== Given data

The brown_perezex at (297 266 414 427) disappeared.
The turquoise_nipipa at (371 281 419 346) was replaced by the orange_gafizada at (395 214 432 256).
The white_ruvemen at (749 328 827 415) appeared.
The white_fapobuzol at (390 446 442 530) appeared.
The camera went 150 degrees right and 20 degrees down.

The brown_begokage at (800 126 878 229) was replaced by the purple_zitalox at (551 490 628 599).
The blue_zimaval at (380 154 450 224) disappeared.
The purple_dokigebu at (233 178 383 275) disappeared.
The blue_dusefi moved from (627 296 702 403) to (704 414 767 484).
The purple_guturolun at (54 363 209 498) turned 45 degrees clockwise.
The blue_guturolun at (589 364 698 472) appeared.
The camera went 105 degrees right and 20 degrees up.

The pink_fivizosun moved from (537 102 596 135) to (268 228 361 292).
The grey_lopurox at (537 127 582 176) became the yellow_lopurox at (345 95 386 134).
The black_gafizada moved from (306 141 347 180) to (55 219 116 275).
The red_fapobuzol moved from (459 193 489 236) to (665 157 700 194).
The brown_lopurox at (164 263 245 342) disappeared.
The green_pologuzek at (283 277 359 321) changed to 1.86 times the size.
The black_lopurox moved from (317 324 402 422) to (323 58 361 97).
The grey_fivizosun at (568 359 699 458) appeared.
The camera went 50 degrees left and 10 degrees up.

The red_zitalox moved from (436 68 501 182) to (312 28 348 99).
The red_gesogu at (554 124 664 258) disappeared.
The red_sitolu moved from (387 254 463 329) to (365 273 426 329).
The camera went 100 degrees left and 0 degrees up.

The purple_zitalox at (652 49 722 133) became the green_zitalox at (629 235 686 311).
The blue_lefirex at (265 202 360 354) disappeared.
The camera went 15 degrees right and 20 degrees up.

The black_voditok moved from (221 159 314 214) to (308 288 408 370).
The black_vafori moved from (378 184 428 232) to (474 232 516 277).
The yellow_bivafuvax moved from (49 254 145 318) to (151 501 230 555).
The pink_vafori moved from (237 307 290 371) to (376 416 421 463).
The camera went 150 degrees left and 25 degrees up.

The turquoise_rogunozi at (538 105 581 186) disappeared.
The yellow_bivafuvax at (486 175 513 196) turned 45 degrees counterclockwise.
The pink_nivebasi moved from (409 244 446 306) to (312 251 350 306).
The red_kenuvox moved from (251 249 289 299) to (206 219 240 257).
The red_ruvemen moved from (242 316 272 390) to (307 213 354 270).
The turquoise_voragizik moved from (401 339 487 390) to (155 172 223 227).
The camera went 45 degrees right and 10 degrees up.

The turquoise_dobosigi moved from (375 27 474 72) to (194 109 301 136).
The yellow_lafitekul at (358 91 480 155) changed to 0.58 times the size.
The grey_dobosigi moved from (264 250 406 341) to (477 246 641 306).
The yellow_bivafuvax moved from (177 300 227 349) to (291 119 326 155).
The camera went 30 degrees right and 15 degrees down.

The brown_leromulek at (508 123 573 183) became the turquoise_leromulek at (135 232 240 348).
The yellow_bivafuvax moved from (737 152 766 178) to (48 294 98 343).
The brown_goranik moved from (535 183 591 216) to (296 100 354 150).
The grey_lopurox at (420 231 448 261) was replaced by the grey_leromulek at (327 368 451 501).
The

====

» Assigned task
Could you transcribe the whole listing exactly?

» Solution to this task
The brown_perezex at (297 266 414 427) disappeared.
The turquoise_nipipa at (371 281 419 346) was replaced by the orange_gafizada at (395 214 432 256).
The white_ruvemen at (749 328 827 415) appeared.
The white_fapobuzol at (390 446 442 530) appeared.
The camera went 150 degrees right and 20 degrees down.

The brown_begokage at (800 126 878 229) was replaced by the purple_zitalox at (551 490 628 599).
The blue_zimaval at (380 154 450 224) disappeared.
The purple_dokigebu at (233 178 383 275) disappeared.
The blue_dusefi moved from (627 296 702 403) to (704 414 767 484).
The purple_guturolun at (54 363 209 498) turned 45 degrees clockwise.
The blue_guturolun at (589 364 698 472) appeared.
The camera went 105 degrees right and 20 degrees up.

The pink_fivizosun moved from (537 102 596 135) to (268 228 361 292).
The grey_lopurox at (537 127 582 176) became the yellow_lopurox at (345 95 386 134).
The black_gafizada moved from (306 141 347 180) to (55 219 116 275).
The red_fapobuzol moved from (459 193 489 236) to (665 157 700 194).
The brown_lopurox at (164 263 245 342) disappeared.
The green_pologuzek at (283 277 359 321) changed to 1.86 times the size.
The black_lopurox moved from (317 324 402 422) to (323 58 361 97).
The grey_fivizosun at (568 359 699 458) appeared.
The camera went 50 degrees left and 10 degrees up.

The red_zitalox moved from (436 68 501 182) to (312 28 348 99).
The red_gesogu at (554 124 664 258) disappeared.
The red_sitolu moved from (387 254 463 329) to (365 273 426 329).
The camera went 100 degrees left and 0 degrees up.

The purple_zitalox at (652 49 722 133) became the green_zitalox at (629 235 686 311).
The blue_lefirex at (265 202 360 354) disappeared.
The camera went 15 degrees right and 20 degrees up.

The black_voditok moved from (221 159 314 214) to (308 288 408 370).
The black_vafori moved from (378 184 428 232) to (474 232 516 277).
The yellow_bivafuvax moved from (49 254 145 318) to (151 501 230 555).
The pink_vafori moved from (237 307 290 371) to (376 416 421 463).
The camera went 150 degrees left and 25 degrees up.

The turquoise_rogunozi at (538 105 581 186) disappeared.
The yellow_bivafuvax at (486 175 513 196) turned 45 degrees counterclockwise.
The pink_nivebasi moved from (409 244 446 306) to (312 251 350 306).
The red_kenuvox moved from (251 249 289 299) to (206 219 240 257).
The red_ruvemen moved from (242 316 272 390) to (307 213 354 270).
The turquoise_voragizik moved from (401 339 487 390) to (155 172 223 227).
The camera went 45 degrees right and 10 degrees up.

The turquoise_dobosigi moved from (375 27 474 72) to (194 109 301 136).
The yellow_lafitekul at (358 91 480 155) changed to 0.58 times the size.
The grey_dobosigi moved from (264 250 406 341) to (477 246 641 306).
The yellow_bivafuvax moved from (177 300 227 349) to (291 119 326 155).
The camera went 30 degrees right and 15 degrees down.

The brown_leromulek at (508 123 573 183) became the turquoise_leromulek at (135 232 240 348).
The yellow_bivafuvax moved from (737 152 766 178) to (48 294 98 343).
The brown_goranik moved from (535 183 591 216) to (296 100 354 150).
The grey_lopurox at (420 231 448 261) was replaced by the grey_leromulek at (327 368 451 501).
The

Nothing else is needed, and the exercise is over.